**WORK REQUEST**
The answer must be every line below that holds the word "cutting".
====== RECORD EXTRACTS
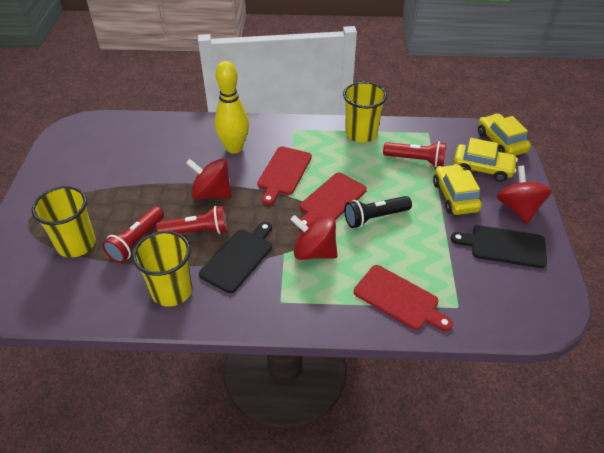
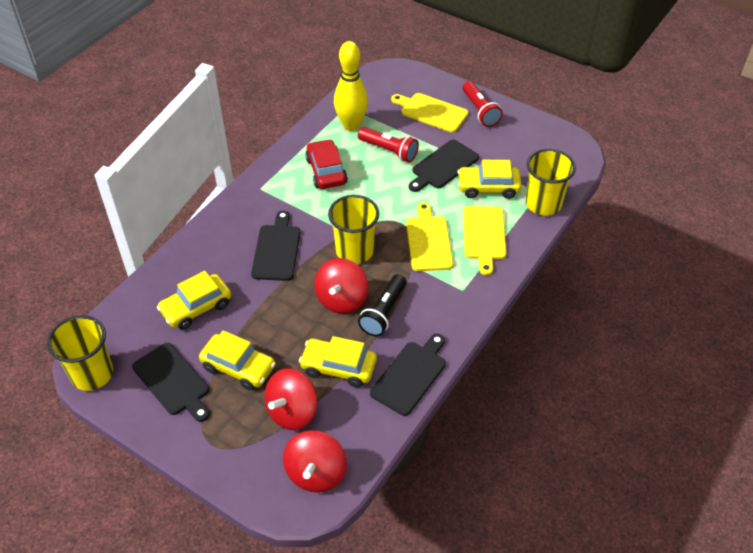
black cutting board: 2 -> 4
red car: 0 -> 1
red cutting board: 3 -> 0
red flashlight: 3 -> 2
yellow car: 3 -> 4
yellow cutting board: 0 -> 3

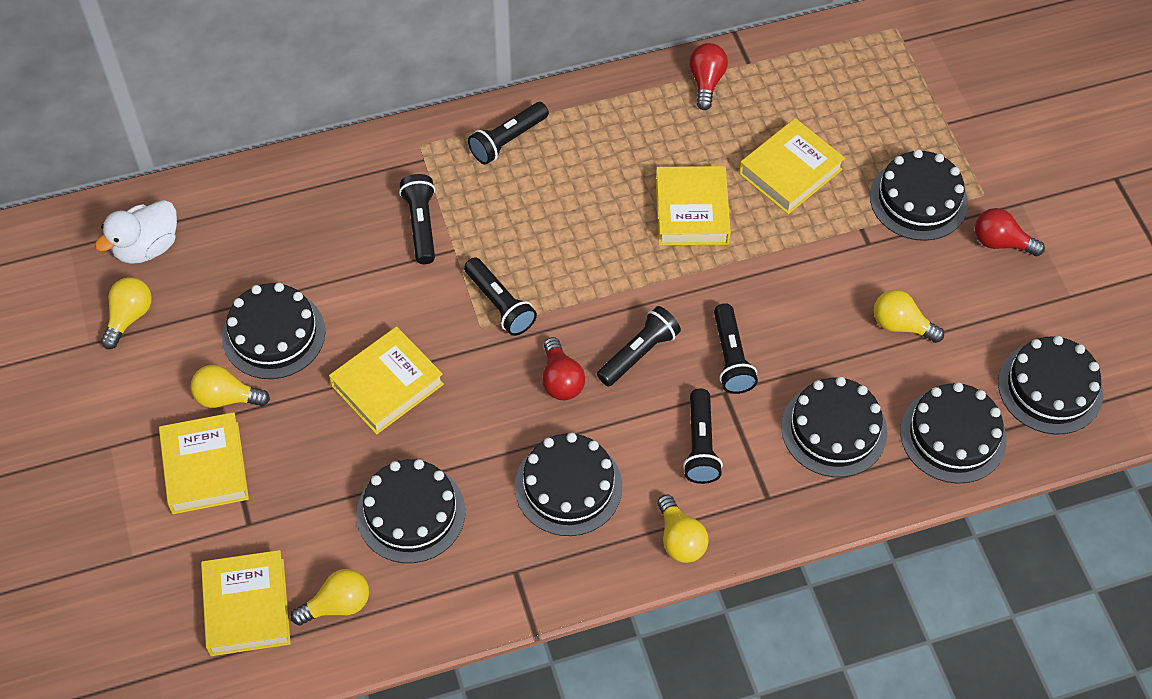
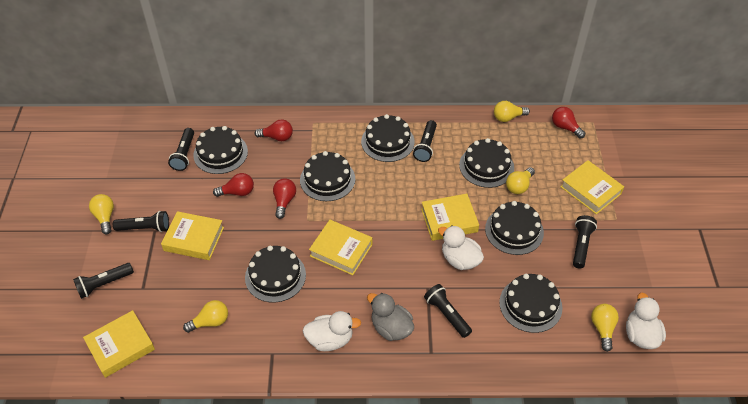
grey duck: 0 -> 1
red light bulb: 3 -> 4
white duck: 1 -> 3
============
**COMPLETED EXERCISE**
black cutting board: 2 -> 4
red cutting board: 3 -> 0
yellow cutting board: 0 -> 3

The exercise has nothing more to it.